AIM OF THE TASK -> Below are the records; copy each line in which "blue" can be found.

*** EXTRACTED INFORMATION

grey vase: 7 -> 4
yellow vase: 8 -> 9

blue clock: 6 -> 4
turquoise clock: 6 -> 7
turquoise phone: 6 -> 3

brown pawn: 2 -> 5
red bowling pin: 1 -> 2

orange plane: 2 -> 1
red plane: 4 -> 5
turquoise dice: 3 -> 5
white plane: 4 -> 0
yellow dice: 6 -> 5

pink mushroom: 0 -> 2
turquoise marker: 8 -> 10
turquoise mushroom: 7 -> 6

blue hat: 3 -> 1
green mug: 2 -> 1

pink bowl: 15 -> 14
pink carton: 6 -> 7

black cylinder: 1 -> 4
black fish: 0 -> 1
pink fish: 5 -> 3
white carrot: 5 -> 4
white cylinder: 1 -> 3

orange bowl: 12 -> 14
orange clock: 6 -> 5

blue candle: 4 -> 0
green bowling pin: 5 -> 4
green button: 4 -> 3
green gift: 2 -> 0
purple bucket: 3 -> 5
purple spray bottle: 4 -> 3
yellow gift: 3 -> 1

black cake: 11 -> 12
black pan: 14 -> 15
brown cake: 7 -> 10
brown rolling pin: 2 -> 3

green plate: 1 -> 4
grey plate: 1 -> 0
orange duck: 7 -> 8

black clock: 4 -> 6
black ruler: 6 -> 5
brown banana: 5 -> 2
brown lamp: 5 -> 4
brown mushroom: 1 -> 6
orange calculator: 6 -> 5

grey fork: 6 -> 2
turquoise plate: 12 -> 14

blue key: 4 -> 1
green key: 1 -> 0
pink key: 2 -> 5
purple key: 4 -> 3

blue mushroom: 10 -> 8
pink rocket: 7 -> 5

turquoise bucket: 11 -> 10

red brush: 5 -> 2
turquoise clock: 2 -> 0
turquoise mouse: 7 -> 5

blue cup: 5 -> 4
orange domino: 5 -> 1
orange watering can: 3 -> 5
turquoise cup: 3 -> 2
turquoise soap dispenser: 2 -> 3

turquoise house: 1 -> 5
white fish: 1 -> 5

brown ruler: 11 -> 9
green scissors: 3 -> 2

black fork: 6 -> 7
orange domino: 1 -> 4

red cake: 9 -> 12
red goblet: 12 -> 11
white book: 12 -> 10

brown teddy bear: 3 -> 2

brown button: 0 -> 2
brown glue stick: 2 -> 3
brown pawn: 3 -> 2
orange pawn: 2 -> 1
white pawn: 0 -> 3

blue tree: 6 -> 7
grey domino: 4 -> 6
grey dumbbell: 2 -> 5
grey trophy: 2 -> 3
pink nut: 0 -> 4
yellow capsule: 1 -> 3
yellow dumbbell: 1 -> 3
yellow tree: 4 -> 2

******

REPLY ->
blue clock: 6 -> 4
blue hat: 3 -> 1
blue candle: 4 -> 0
blue key: 4 -> 1
blue mushroom: 10 -> 8
blue cup: 5 -> 4
blue tree: 6 -> 7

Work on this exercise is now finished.